Exercise instructions: Count every line in the entries that follow where the word "RESET" appears, then state only the total.

Itemized modification records:
- Opening Delimiter -

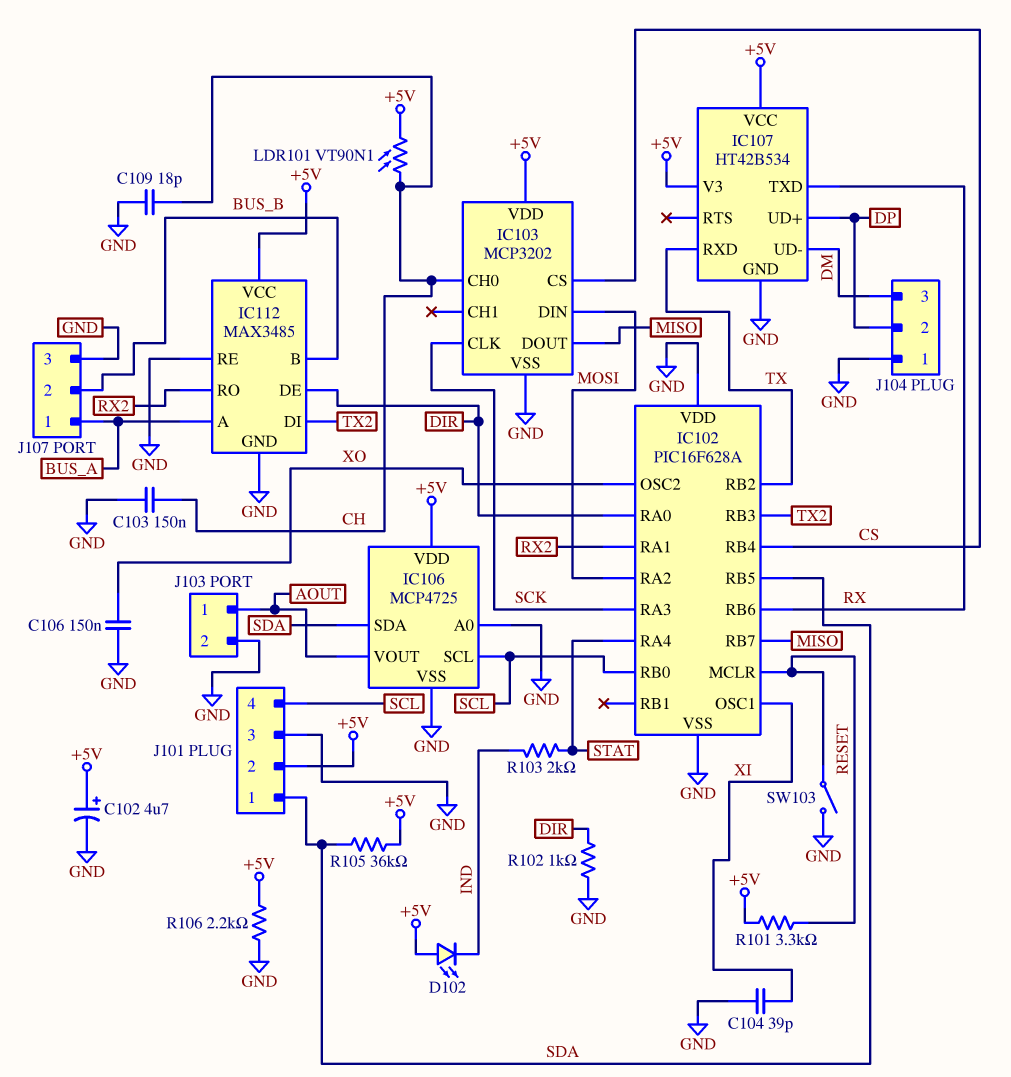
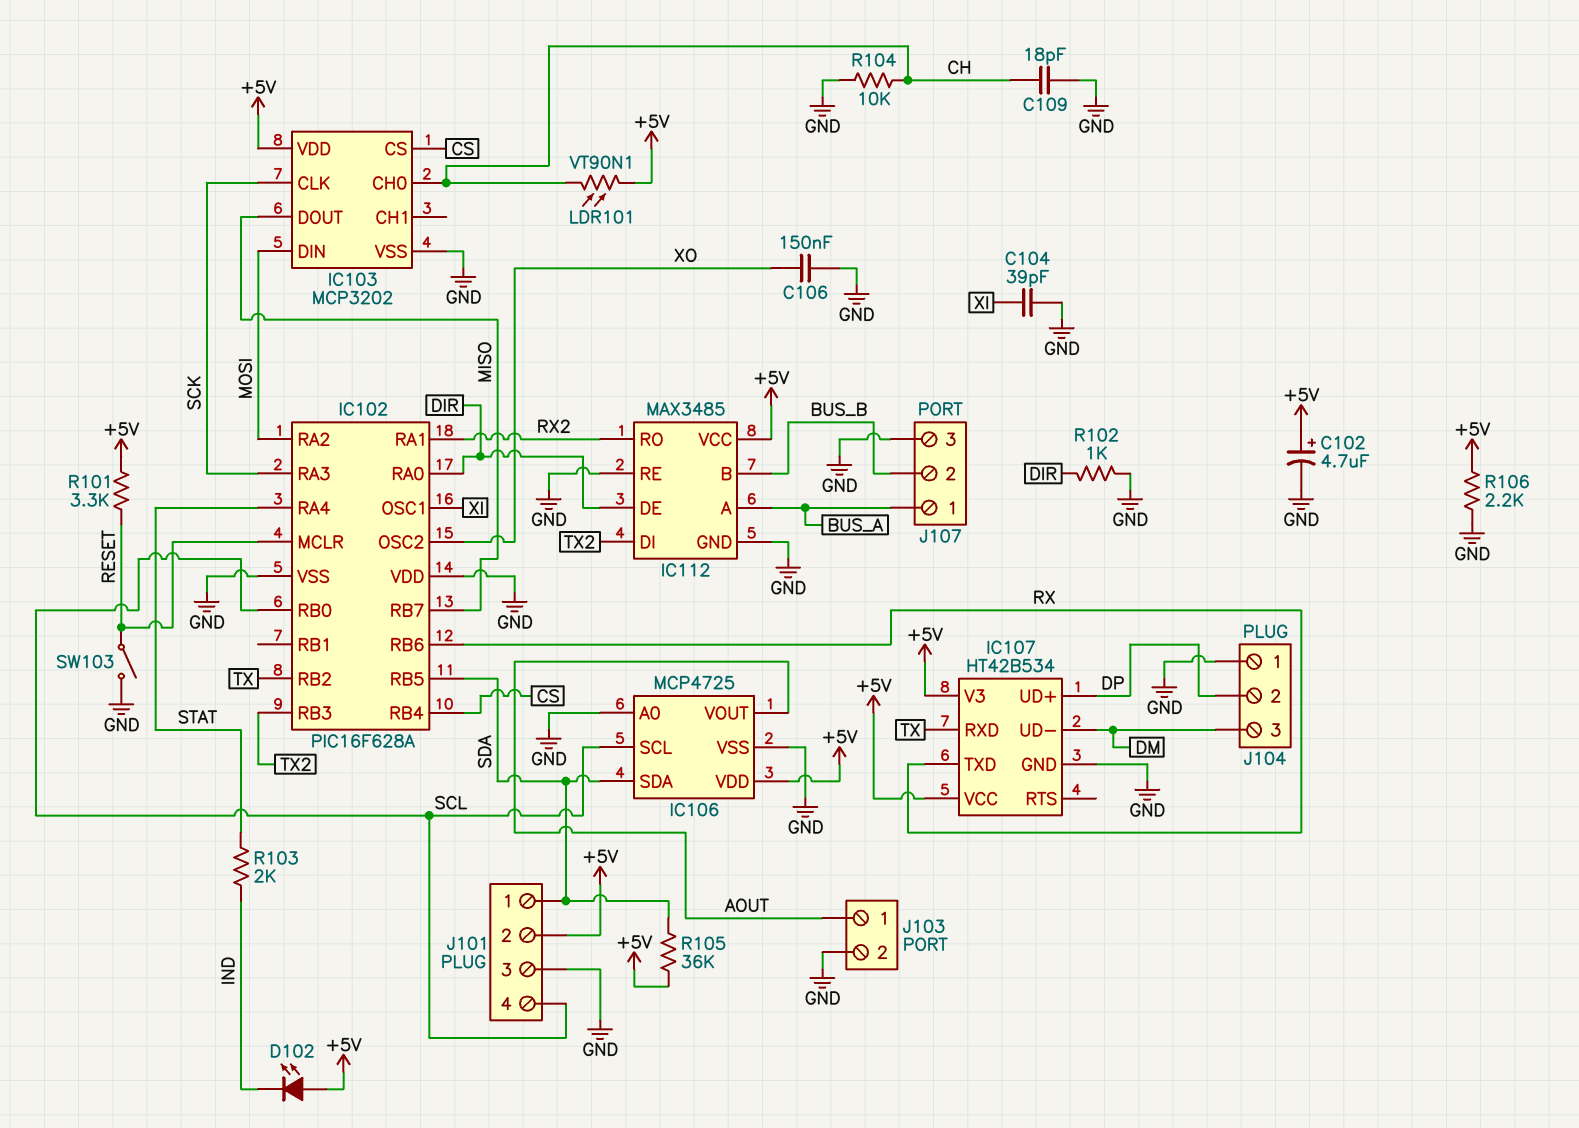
C103: 150nF (CH, GND) -> none
R104: none -> 10k (CH, GND)

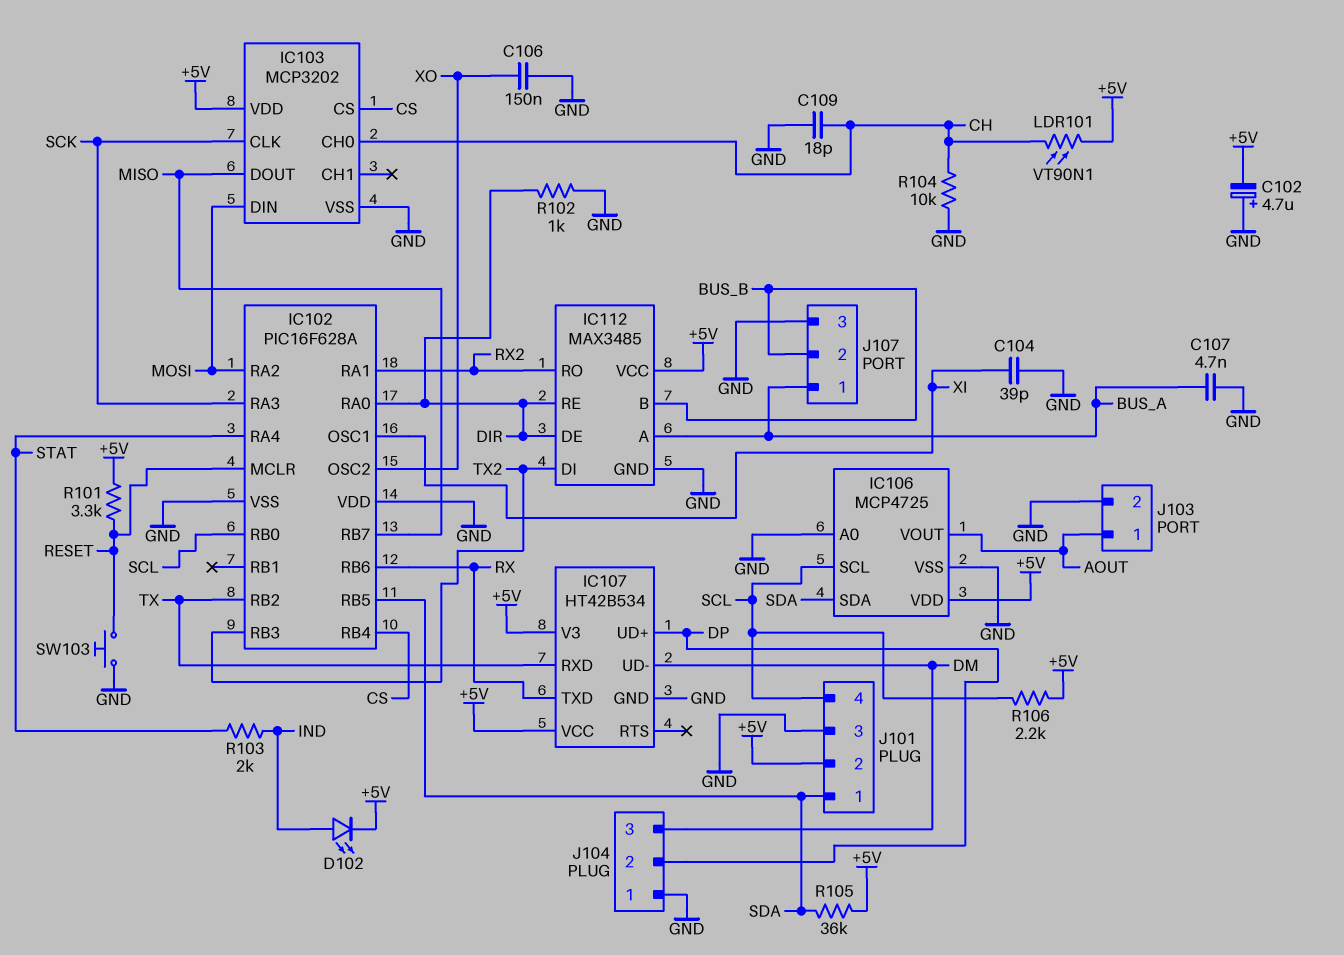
C102: 4.7uF (plus +5V, minus GND) -> 4.7uF (plus GND, minus +5V)
C107: none -> 4.7nF (BUS_A, GND)
D102: LED (A +5V, K IND) -> LED (A IND, K +5V)
IC112 pin RE: GND -> DIR
R106: 2.2k (+5V, GND) -> 2.2k (+5V, SCL)
SW103: switch (GND, RESET) -> button (GND, RESET)

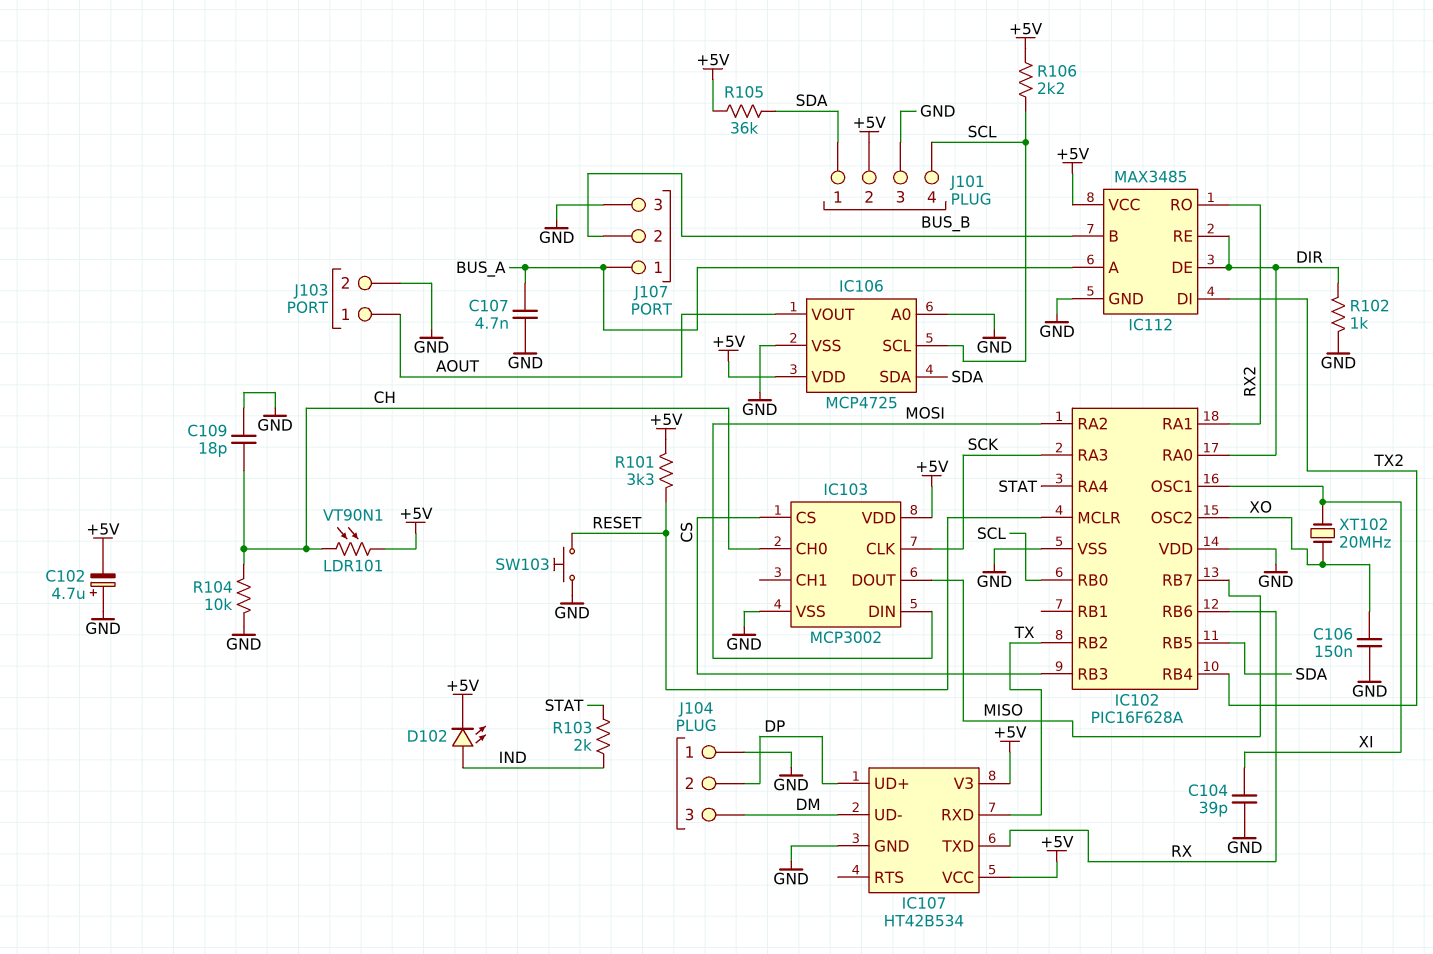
IC102 pin RB3: TX2 -> CS
IC102 pin RB4: CS -> TX2
IC103: MCP3202 -> MCP3002
XT102: none -> 20MHz (XI, XO)

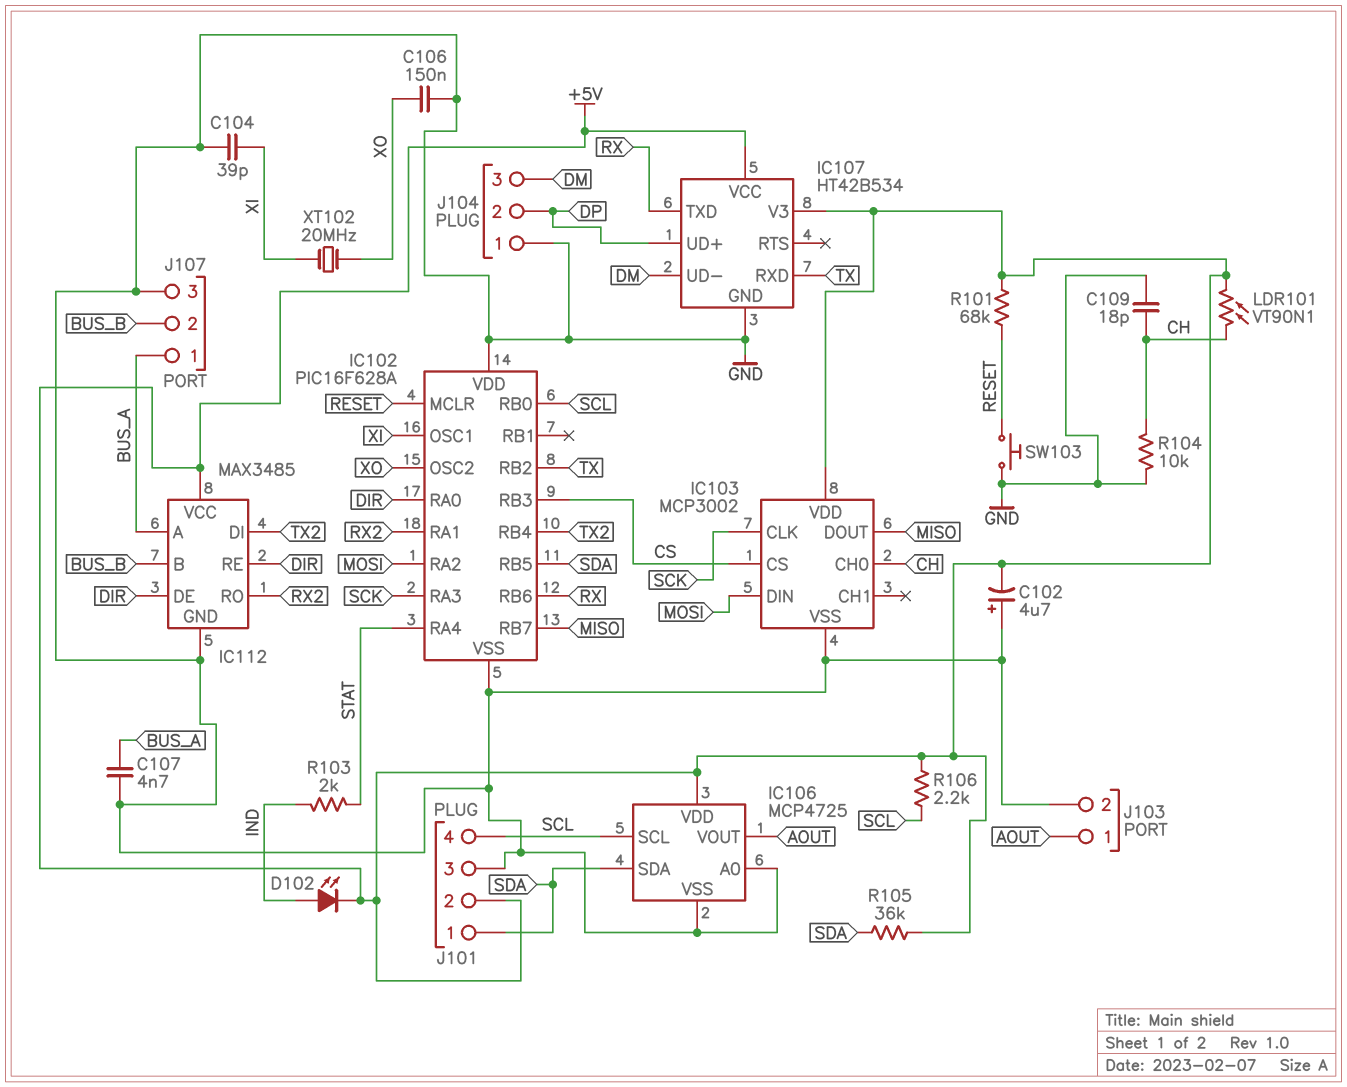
R101: 3.3k (+5V, RESET) -> 68k (+5V, RESET)
R102: 1k (DIR, GND) -> none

- Closing Delimiter -

Result of the task: 2